• _THE DATA_
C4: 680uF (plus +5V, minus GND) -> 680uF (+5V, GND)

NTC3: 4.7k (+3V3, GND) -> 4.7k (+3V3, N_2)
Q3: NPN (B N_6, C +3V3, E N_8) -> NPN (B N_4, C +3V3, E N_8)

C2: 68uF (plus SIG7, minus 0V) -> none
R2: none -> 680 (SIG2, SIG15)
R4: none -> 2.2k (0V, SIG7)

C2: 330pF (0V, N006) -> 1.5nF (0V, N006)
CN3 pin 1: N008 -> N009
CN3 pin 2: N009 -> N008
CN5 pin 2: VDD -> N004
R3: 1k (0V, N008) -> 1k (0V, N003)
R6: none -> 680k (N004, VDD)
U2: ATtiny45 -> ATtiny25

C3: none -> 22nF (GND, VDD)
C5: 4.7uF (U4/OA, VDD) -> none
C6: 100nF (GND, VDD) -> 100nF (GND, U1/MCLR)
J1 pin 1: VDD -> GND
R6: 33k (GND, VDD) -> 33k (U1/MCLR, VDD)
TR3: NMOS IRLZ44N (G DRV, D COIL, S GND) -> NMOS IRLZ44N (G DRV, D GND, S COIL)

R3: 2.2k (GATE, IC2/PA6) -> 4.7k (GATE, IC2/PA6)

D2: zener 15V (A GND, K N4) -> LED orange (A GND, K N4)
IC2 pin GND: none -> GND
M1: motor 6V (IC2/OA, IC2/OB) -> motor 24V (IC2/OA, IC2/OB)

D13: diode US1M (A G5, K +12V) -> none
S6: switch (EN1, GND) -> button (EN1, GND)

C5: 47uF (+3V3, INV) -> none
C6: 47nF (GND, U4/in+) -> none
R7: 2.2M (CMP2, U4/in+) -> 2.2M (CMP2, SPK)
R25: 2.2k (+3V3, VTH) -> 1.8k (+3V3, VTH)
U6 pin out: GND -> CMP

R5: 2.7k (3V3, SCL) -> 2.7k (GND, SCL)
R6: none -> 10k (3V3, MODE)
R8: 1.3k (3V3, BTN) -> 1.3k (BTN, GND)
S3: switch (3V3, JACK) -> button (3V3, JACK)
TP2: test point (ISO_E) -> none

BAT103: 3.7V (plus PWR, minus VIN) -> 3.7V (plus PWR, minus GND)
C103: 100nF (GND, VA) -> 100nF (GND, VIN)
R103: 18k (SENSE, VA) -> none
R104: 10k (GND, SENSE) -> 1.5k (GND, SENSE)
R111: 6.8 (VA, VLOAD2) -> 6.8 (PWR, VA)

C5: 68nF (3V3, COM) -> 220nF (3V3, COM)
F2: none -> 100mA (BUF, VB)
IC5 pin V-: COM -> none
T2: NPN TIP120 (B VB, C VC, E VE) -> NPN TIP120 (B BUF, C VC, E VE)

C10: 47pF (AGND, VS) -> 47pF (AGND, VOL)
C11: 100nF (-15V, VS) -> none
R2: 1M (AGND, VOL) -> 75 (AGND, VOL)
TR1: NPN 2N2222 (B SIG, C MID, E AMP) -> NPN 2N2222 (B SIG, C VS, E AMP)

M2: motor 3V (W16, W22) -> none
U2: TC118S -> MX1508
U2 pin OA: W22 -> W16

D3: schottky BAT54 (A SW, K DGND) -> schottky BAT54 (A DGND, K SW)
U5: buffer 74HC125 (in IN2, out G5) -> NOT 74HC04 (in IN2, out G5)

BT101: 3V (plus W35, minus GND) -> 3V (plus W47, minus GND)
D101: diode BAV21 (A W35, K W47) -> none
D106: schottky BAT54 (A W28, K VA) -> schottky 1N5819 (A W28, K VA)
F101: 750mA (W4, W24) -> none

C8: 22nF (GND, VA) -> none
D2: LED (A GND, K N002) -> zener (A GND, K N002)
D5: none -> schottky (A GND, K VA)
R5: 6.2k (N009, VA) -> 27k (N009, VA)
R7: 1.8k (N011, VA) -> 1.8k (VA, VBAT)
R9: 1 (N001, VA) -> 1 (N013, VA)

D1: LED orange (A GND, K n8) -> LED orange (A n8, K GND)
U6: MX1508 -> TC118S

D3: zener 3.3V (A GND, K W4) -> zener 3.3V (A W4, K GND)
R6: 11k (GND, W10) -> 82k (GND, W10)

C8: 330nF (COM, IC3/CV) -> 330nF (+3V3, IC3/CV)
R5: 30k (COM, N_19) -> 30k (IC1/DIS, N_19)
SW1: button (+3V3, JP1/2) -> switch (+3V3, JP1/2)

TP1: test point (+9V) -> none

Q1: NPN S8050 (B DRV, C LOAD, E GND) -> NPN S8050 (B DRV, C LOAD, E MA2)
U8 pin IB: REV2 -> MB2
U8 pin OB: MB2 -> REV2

• _EXERCISE DIRECTIONS_
With the line holding "C5: 47uF (+3V3, INV) -> none" as the first and the line holding "TP1: test point (+9V) -> none" as the last, set down that range of the entries above exactly, and nothing else.

• _ANSWER_
C5: 47uF (+3V3, INV) -> none
C6: 47nF (GND, U4/in+) -> none
R7: 2.2M (CMP2, U4/in+) -> 2.2M (CMP2, SPK)
R25: 2.2k (+3V3, VTH) -> 1.8k (+3V3, VTH)
U6 pin out: GND -> CMP

R5: 2.7k (3V3, SCL) -> 2.7k (GND, SCL)
R6: none -> 10k (3V3, MODE)
R8: 1.3k (3V3, BTN) -> 1.3k (BTN, GND)
S3: switch (3V3, JACK) -> button (3V3, JACK)
TP2: test point (ISO_E) -> none

BAT103: 3.7V (plus PWR, minus VIN) -> 3.7V (plus PWR, minus GND)
C103: 100nF (GND, VA) -> 100nF (GND, VIN)
R103: 18k (SENSE, VA) -> none
R104: 10k (GND, SENSE) -> 1.5k (GND, SENSE)
R111: 6.8 (VA, VLOAD2) -> 6.8 (PWR, VA)

C5: 68nF (3V3, COM) -> 220nF (3V3, COM)
F2: none -> 100mA (BUF, VB)
IC5 pin V-: COM -> none
T2: NPN TIP120 (B VB, C VC, E VE) -> NPN TIP120 (B BUF, C VC, E VE)

C10: 47pF (AGND, VS) -> 47pF (AGND, VOL)
C11: 100nF (-15V, VS) -> none
R2: 1M (AGND, VOL) -> 75 (AGND, VOL)
TR1: NPN 2N2222 (B SIG, C MID, E AMP) -> NPN 2N2222 (B SIG, C VS, E AMP)

M2: motor 3V (W16, W22) -> none
U2: TC118S -> MX1508
U2 pin OA: W22 -> W16

D3: schottky BAT54 (A SW, K DGND) -> schottky BAT54 (A DGND, K SW)
U5: buffer 74HC125 (in IN2, out G5) -> NOT 74HC04 (in IN2, out G5)

BT101: 3V (plus W35, minus GND) -> 3V (plus W47, minus GND)
D101: diode BAV21 (A W35, K W47) -> none
D106: schottky BAT54 (A W28, K VA) -> schottky 1N5819 (A W28, K VA)
F101: 750mA (W4, W24) -> none

C8: 22nF (GND, VA) -> none
D2: LED (A GND, K N002) -> zener (A GND, K N002)
D5: none -> schottky (A GND, K VA)
R5: 6.2k (N009, VA) -> 27k (N009, VA)
R7: 1.8k (N011, VA) -> 1.8k (VA, VBAT)
R9: 1 (N001, VA) -> 1 (N013, VA)

D1: LED orange (A GND, K n8) -> LED orange (A n8, K GND)
U6: MX1508 -> TC118S

D3: zener 3.3V (A GND, K W4) -> zener 3.3V (A W4, K GND)
R6: 11k (GND, W10) -> 82k (GND, W10)

C8: 330nF (COM, IC3/CV) -> 330nF (+3V3, IC3/CV)
R5: 30k (COM, N_19) -> 30k (IC1/DIS, N_19)
SW1: button (+3V3, JP1/2) -> switch (+3V3, JP1/2)

TP1: test point (+9V) -> none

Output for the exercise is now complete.